| TASK DESCRIPTION |
Copy out the lines in the rows below, starting at the line that contains "black rectangle at (138, 145): moved 42 px up" and ending at the last line of the rows, and leave out the pictures.

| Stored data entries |
++++++

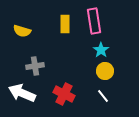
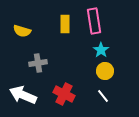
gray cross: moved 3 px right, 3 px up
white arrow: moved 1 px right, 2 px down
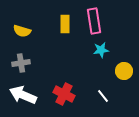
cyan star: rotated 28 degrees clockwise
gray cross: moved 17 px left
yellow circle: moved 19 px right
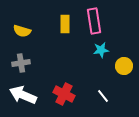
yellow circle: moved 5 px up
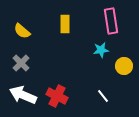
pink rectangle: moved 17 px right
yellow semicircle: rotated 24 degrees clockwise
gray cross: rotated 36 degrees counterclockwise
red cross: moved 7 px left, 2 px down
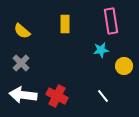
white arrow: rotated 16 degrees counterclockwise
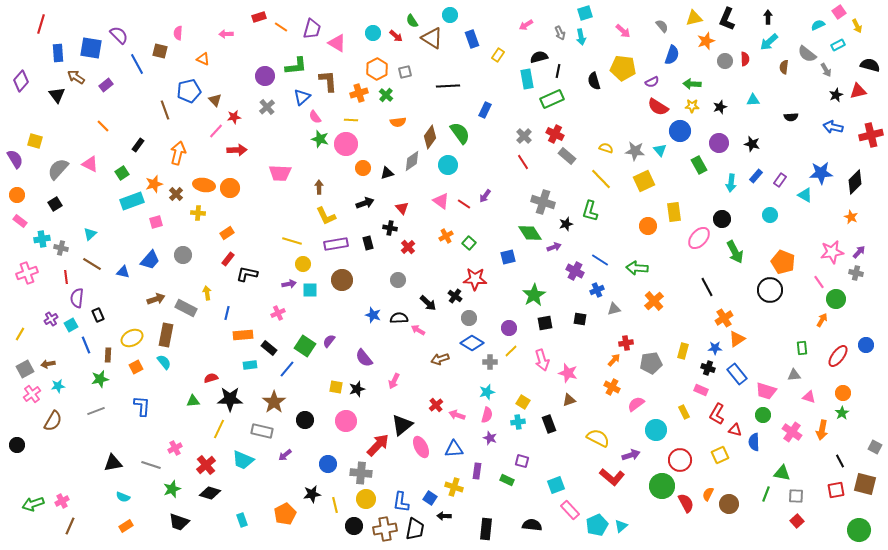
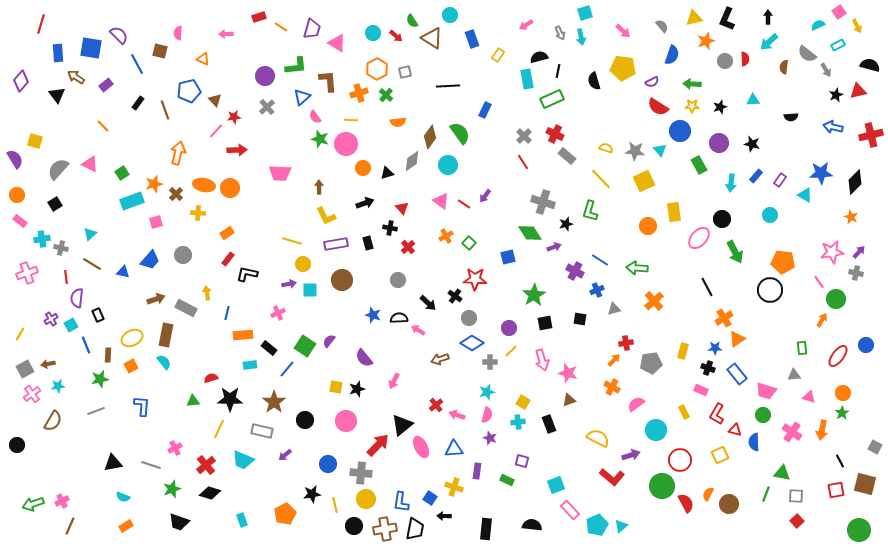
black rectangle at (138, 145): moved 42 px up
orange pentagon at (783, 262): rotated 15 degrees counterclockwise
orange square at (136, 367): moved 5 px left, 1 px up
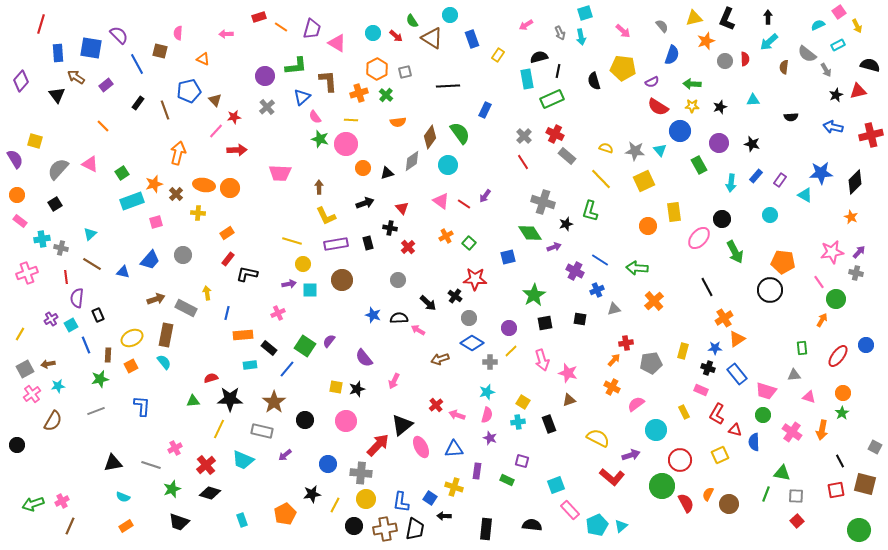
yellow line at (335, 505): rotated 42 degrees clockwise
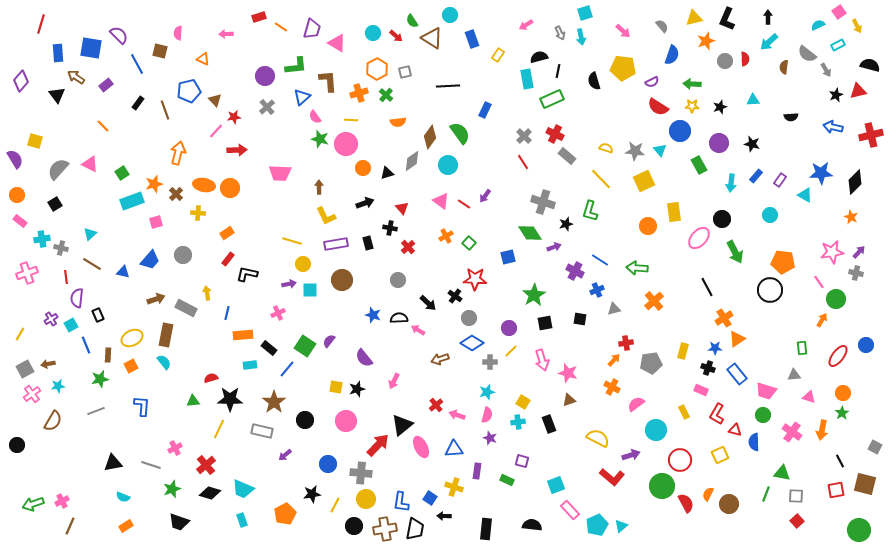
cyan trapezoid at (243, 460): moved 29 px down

++++++

| WORKED ANSWER |
black rectangle at (138, 145): moved 42 px up
orange pentagon at (783, 262): rotated 15 degrees counterclockwise
orange square at (136, 367): moved 5 px left, 1 px up
yellow line at (335, 505): rotated 42 degrees clockwise
cyan trapezoid at (243, 460): moved 29 px down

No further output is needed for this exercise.